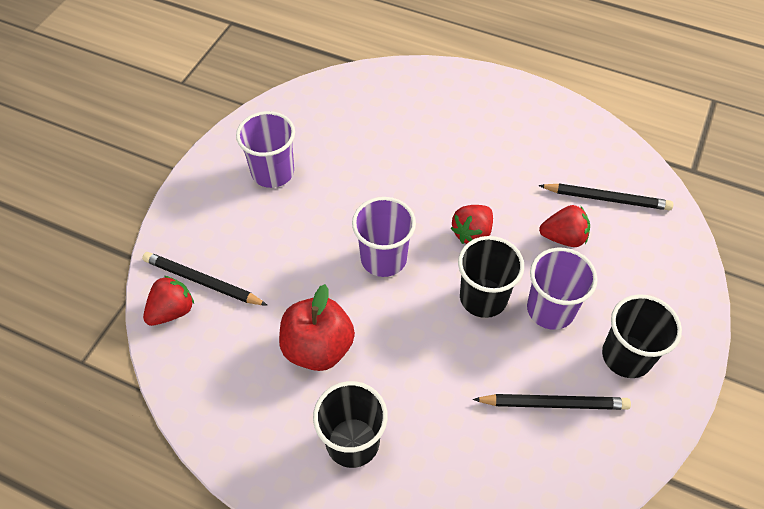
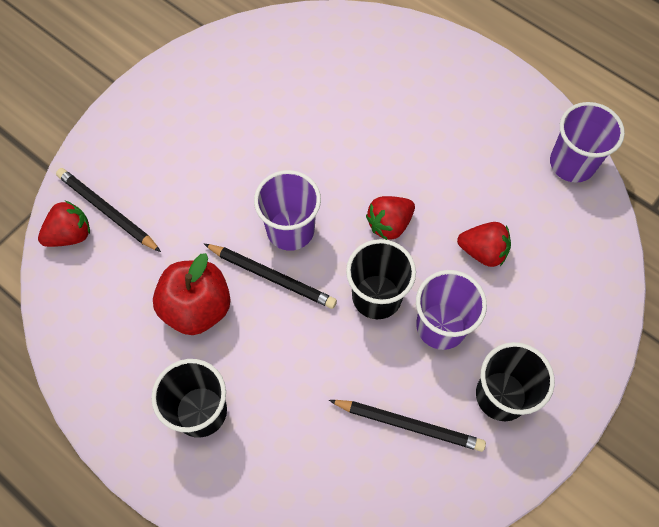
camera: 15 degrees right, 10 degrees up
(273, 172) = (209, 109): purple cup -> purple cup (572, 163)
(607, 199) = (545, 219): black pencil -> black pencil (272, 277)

* * *

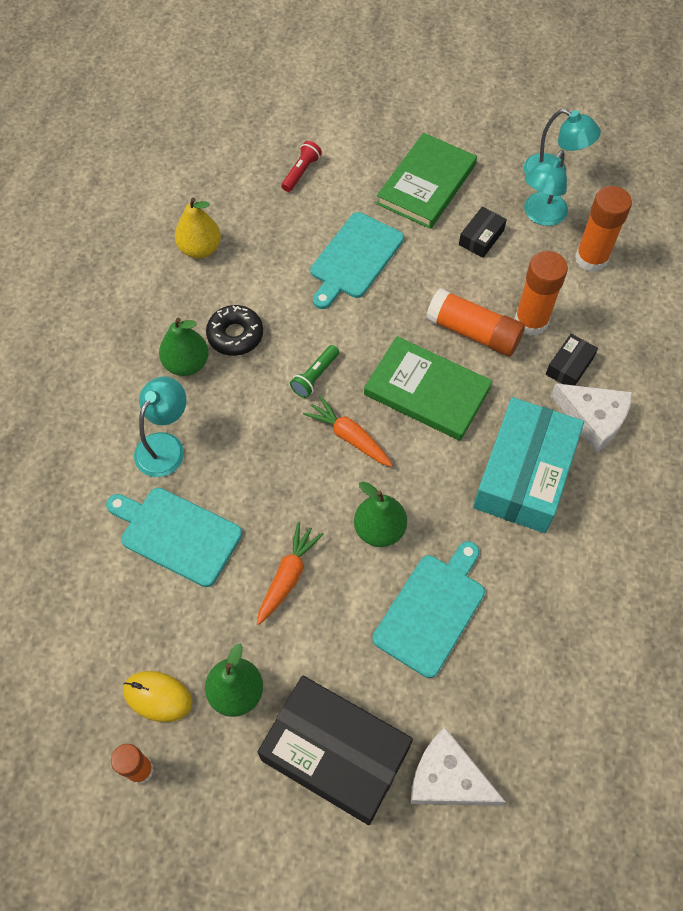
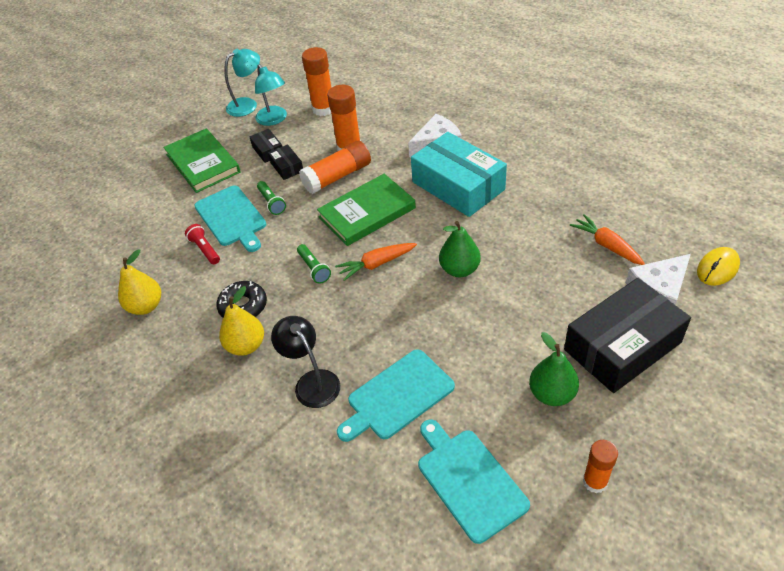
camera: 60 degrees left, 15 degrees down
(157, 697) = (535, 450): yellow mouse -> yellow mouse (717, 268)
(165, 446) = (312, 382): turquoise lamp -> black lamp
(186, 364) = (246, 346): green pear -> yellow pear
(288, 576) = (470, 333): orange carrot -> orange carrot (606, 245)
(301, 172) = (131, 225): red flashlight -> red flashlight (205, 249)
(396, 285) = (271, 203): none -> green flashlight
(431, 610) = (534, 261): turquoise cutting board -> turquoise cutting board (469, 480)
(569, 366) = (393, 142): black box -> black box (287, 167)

_WHAT YOU HAVE TO DO_
Match on "camera": copy every line in the records that has it.

_RESULT OF THE TASK_
camera: 15 degrees right, 10 degrees up
camera: 60 degrees left, 15 degrees down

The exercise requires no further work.